Transcribe exactly everything in the data below from the line containing "move | BlueFork" down to the line containing "move | PurpleCarrot", both lines included and nothing further.

§ **INPUT DATA**

------------

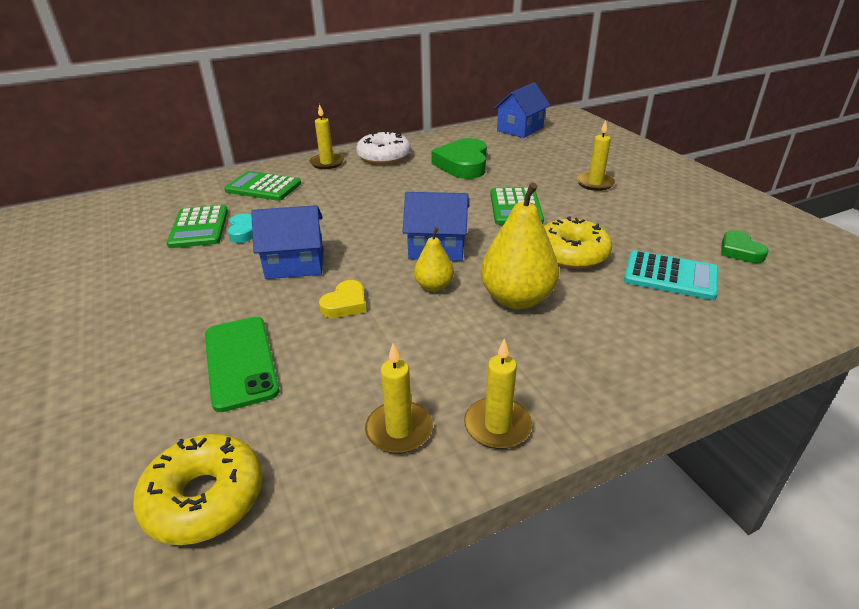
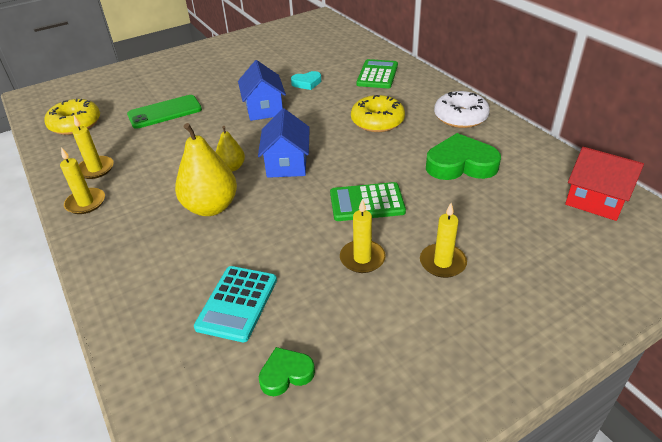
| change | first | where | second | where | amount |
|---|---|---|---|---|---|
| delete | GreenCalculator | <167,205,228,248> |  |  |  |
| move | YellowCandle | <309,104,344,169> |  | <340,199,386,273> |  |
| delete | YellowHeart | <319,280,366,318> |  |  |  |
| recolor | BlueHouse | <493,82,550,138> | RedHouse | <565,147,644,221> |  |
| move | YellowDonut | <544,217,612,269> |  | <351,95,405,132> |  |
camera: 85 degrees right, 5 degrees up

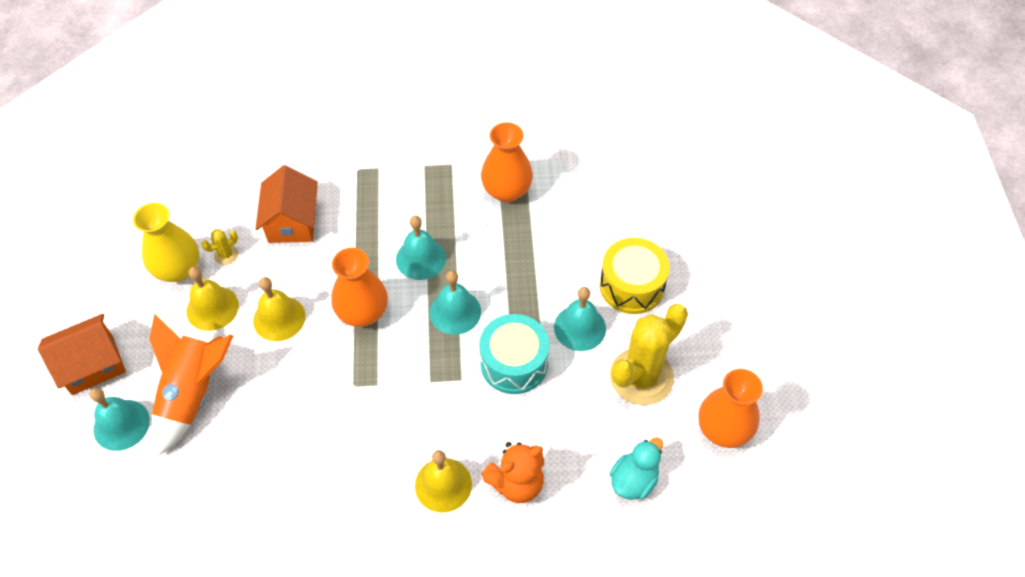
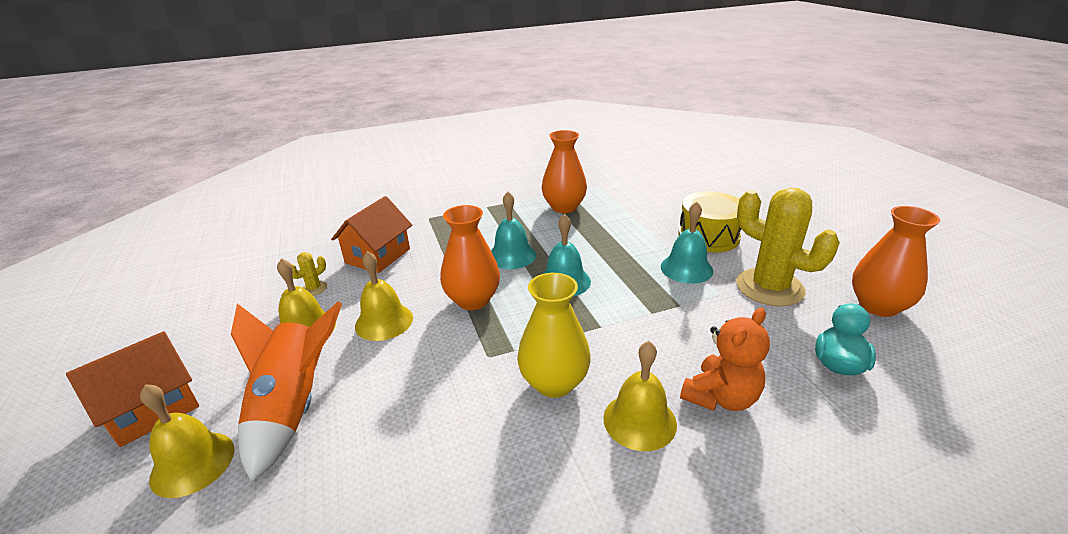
| change | first | where | second | where | amount |
|---|---|---|---|---|---|
| recolor | TurquoiseBell | <90,388,150,451> | YellowBell | <140,384,235,498> |  |
| move | YellowVase | <133,203,199,282> |  | <517,273,591,398> |  |
| rotate | OrangeHouse | <255,165,318,243> |  | <331,196,412,273> | 45 degrees clockwise |
| delete | TurquoiseDrum | <479,314,549,394> |  |  |  |
| rotate | YellowCactus | <610,304,688,405> |  | <736,187,840,307> | 75 degrees counterclockwise |
camera: 15 degrees left, 25 degrees down

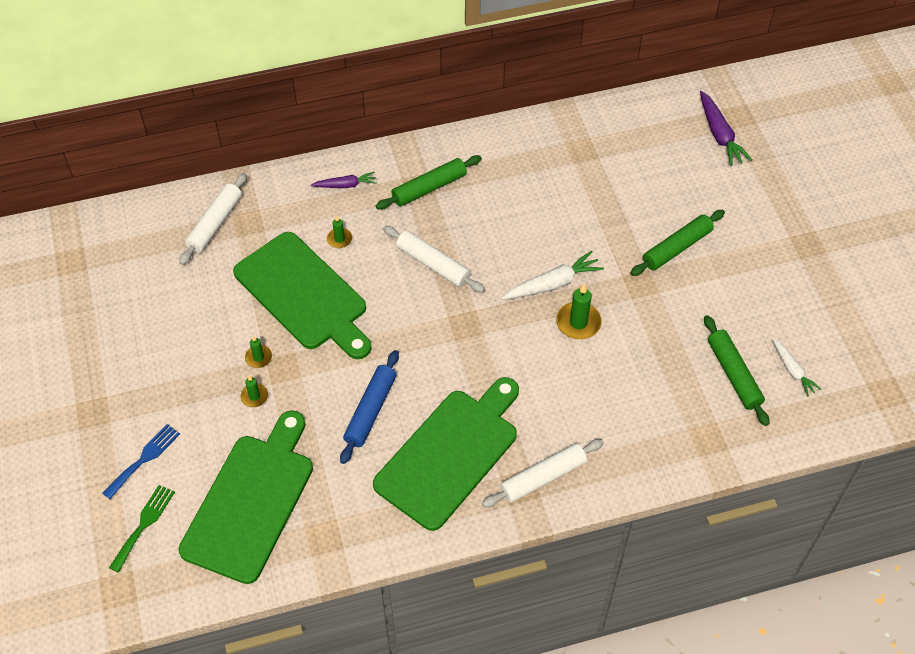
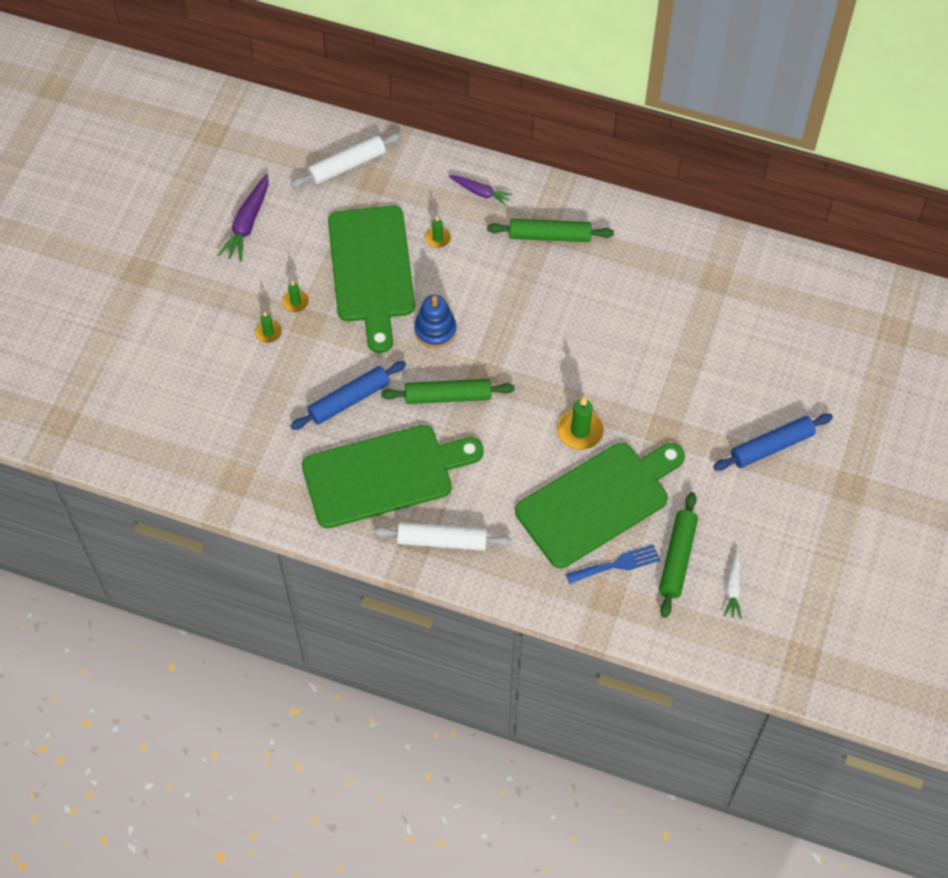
| change | first | where | second | where | amount |
|---|---|---|---|---|---|
| move | BlueFork | <102,424,180,499> |  | <566,544,660,584> |  |
| delete | GreenFork | <109,485,175,573> |  |  |  |
| move | GreenCuttingBoard | <178,410,313,584> |  | <515,443,685,568> |  |
| delete | WhiteRollingPin | <383,226,485,293> |  |  |  |
| delete | WhiteCarrot | <502,251,604,300> |  |  |  |
| move | GreenRollingPin | <631,210,725,276> |  | <381,379,515,404> |  |
| move | PurpleCarrot | <700,91,752,166> |  | <218,174,268,262> |  |
| insert |  |  | BlueStackingToy | <414,295,457,348> |  |
| insert |  |  | BlueRollingPin | <713,413,833,471> |  |
camera: 35 degrees right, 5 degrees up

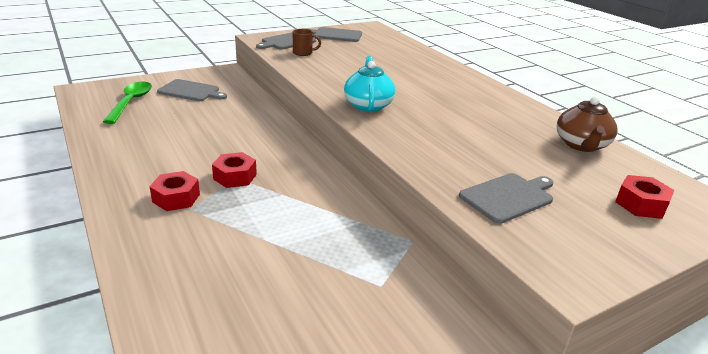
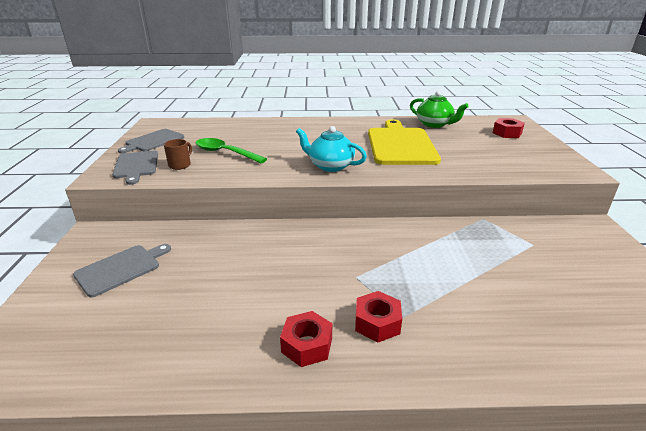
| change | first | where | second | where | amount |
|---|---|---|---|---|---|
| move | GreenSpoon | <103,82,152,124> |  | <196,138,267,163> |  |
| move | RedNut | <212,152,257,188> |  | <280,311,332,367> |  |
| delete | GreyCuttingBoard | <459,173,553,224> |  |  |  |
| recolor | BrownTeapot | <557,96,618,152> | GreenTeapot | <410,91,469,128> |  |
| insert |  |  | YellowCuttingBoard | <368,119,441,165> |  |
camera: 60 degrees left, 0 degrees up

------------

§ **TASK RESPONSE**
| move | BlueFork | <102,424,180,499> |  | <566,544,660,584> |  |
| delete | GreenFork | <109,485,175,573> |  |  |  |
| move | GreenCuttingBoard | <178,410,313,584> |  | <515,443,685,568> |  |
| delete | WhiteRollingPin | <383,226,485,293> |  |  |  |
| delete | WhiteCarrot | <502,251,604,300> |  |  |  |
| move | GreenRollingPin | <631,210,725,276> |  | <381,379,515,404> |  |
| move | PurpleCarrot | <700,91,752,166> |  | <218,174,268,262> |  |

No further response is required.